Start of Block

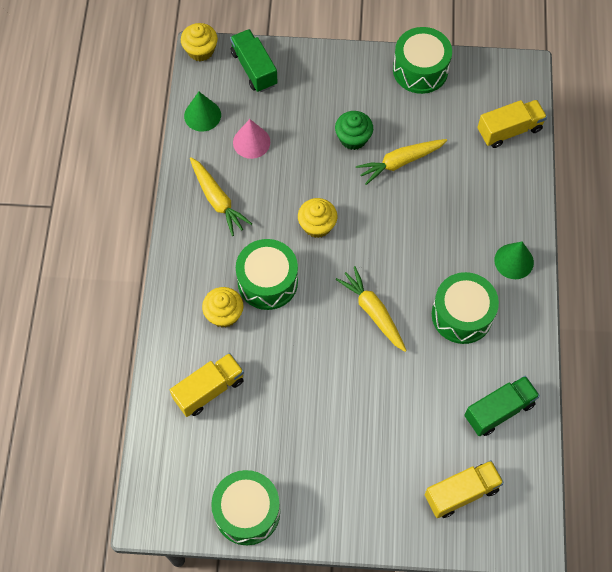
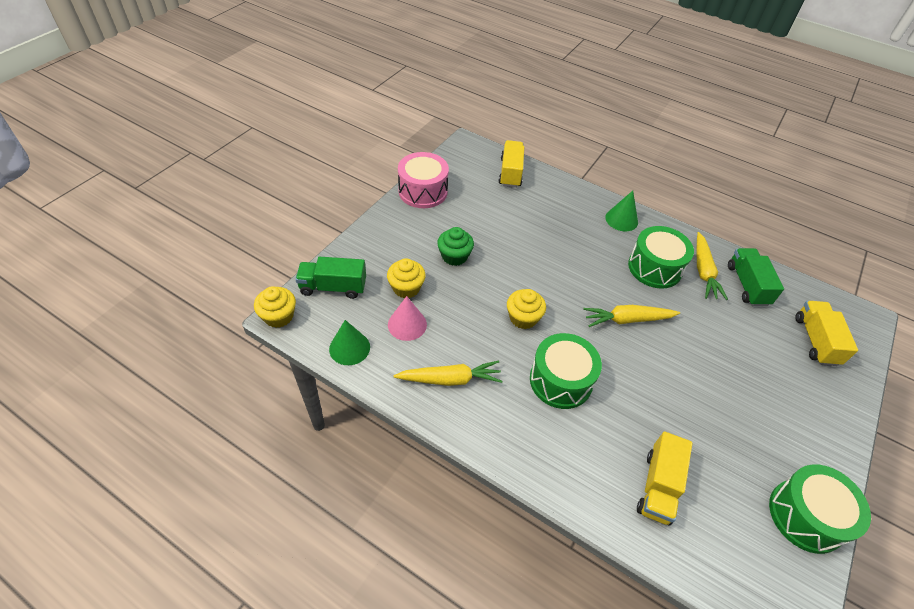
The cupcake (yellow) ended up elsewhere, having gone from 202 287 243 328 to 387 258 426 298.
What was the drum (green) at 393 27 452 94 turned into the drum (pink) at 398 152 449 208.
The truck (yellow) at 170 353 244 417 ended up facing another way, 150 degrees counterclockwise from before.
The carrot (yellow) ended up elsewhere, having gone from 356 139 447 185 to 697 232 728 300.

End of Block
Start of Block

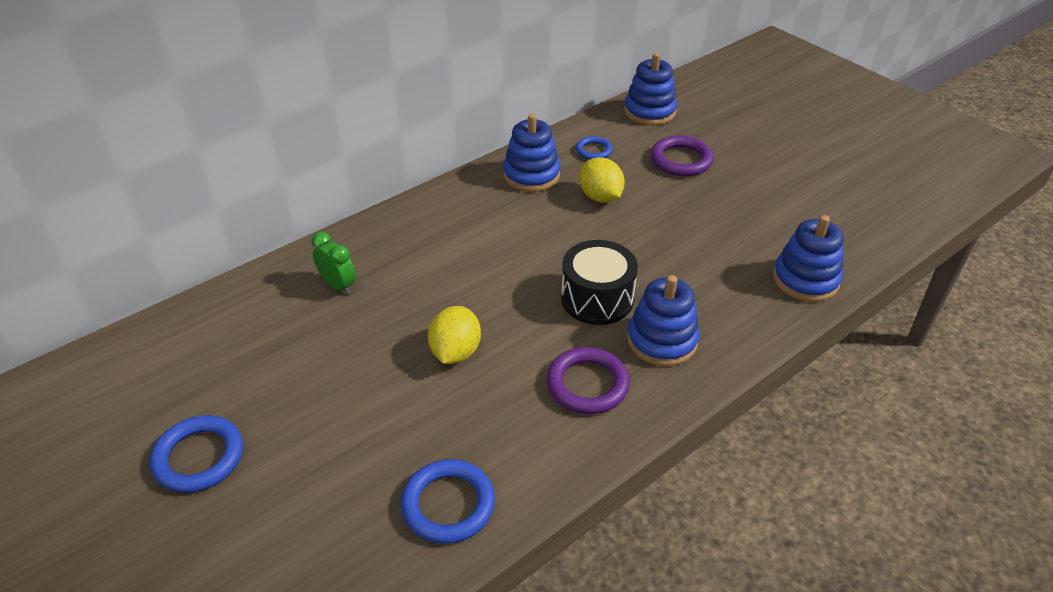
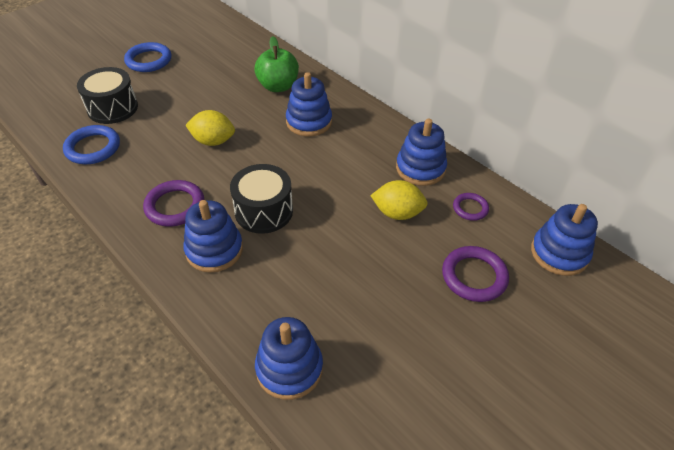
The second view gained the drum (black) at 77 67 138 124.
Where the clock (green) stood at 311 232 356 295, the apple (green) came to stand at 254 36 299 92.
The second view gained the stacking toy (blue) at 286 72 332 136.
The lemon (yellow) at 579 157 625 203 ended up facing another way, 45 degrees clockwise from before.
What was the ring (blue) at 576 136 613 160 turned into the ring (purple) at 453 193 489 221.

End of Block

§ TASK REQUIREMENTS
Your answer should consist only of the lines above between the line holding "What was the drum" and the line holding "The carrot (yellow)", inclusive, each transcribed exactly.

§ FINAL ANSWER
What was the drum (green) at 393 27 452 94 turned into the drum (pink) at 398 152 449 208.
The truck (yellow) at 170 353 244 417 ended up facing another way, 150 degrees counterclockwise from before.
The carrot (yellow) ended up elsewhere, having gone from 356 139 447 185 to 697 232 728 300.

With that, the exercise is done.